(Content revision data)
▼▼▼
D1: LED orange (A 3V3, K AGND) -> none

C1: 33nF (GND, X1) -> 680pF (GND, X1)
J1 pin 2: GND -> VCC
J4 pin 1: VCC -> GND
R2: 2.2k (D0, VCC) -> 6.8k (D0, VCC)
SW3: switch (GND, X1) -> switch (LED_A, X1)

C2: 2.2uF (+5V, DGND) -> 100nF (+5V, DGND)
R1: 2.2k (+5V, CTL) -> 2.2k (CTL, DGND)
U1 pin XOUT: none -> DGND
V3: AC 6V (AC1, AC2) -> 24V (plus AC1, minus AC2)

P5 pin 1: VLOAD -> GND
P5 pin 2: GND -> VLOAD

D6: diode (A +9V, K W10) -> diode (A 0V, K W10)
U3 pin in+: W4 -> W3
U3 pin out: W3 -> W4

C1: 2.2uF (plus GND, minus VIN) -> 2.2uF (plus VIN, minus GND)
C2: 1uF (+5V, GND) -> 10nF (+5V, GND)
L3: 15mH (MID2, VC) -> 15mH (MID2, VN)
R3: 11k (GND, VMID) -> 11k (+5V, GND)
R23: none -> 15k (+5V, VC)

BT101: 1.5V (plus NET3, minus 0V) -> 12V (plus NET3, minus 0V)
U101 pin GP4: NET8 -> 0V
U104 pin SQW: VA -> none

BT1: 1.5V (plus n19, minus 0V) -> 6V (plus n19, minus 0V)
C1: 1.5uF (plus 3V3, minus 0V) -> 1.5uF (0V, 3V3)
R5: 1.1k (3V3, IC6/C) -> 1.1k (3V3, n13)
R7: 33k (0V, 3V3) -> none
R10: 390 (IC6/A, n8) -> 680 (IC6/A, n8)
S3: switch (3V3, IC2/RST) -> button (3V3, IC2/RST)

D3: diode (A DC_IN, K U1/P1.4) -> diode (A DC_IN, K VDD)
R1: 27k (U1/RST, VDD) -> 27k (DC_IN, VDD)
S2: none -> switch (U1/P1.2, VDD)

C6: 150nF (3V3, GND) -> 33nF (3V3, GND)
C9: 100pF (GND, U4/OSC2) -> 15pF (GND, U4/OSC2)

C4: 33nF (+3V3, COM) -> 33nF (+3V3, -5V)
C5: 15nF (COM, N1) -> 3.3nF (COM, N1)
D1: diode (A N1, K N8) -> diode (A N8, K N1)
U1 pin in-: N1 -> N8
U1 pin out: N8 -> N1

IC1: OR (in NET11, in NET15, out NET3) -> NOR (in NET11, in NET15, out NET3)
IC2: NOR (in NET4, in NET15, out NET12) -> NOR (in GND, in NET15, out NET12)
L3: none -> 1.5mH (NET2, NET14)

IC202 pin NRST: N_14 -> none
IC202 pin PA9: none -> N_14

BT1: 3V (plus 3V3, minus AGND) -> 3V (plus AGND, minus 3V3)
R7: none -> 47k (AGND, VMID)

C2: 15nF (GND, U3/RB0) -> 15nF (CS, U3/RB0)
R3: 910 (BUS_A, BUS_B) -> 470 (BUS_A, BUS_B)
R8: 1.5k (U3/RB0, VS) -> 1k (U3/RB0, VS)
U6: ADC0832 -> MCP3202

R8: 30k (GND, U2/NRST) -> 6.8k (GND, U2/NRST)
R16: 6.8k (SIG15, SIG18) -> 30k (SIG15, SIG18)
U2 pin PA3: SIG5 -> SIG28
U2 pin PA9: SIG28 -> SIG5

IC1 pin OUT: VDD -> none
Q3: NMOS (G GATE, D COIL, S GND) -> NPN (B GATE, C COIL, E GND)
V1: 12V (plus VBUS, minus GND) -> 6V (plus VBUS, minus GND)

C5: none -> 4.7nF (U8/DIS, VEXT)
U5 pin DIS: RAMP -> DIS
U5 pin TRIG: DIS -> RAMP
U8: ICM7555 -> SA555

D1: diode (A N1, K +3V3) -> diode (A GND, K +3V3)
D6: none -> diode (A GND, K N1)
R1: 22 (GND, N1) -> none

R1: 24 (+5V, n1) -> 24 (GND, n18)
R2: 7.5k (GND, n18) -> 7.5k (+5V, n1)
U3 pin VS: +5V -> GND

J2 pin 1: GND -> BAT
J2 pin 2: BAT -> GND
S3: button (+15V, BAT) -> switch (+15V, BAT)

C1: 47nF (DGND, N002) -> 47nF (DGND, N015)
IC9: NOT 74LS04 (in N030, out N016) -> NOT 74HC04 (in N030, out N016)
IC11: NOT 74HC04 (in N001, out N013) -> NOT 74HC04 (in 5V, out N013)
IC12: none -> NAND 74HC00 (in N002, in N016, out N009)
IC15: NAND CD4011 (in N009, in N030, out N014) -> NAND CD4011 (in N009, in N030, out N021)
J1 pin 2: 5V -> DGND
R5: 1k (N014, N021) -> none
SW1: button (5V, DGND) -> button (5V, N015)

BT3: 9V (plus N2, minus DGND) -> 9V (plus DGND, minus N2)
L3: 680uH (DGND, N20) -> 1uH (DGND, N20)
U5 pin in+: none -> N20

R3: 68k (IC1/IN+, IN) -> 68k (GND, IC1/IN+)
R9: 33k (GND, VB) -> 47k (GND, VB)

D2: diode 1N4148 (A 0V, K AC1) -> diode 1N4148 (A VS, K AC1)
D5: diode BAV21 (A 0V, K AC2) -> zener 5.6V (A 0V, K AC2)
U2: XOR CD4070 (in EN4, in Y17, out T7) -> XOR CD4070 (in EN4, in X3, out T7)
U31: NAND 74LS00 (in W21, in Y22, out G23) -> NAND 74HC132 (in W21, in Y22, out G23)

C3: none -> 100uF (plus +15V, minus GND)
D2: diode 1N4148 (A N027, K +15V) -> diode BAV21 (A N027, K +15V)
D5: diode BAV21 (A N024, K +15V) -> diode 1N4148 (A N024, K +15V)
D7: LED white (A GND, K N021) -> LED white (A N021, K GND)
▲▲▲
In your reply, restate exactly the lines from the start of the records above through the line holding "U1 pin XOUT: none -> DGND", including both, and nothing else.

» Answer area:
D1: LED orange (A 3V3, K AGND) -> none

C1: 33nF (GND, X1) -> 680pF (GND, X1)
J1 pin 2: GND -> VCC
J4 pin 1: VCC -> GND
R2: 2.2k (D0, VCC) -> 6.8k (D0, VCC)
SW3: switch (GND, X1) -> switch (LED_A, X1)

C2: 2.2uF (+5V, DGND) -> 100nF (+5V, DGND)
R1: 2.2k (+5V, CTL) -> 2.2k (CTL, DGND)
U1 pin XOUT: none -> DGND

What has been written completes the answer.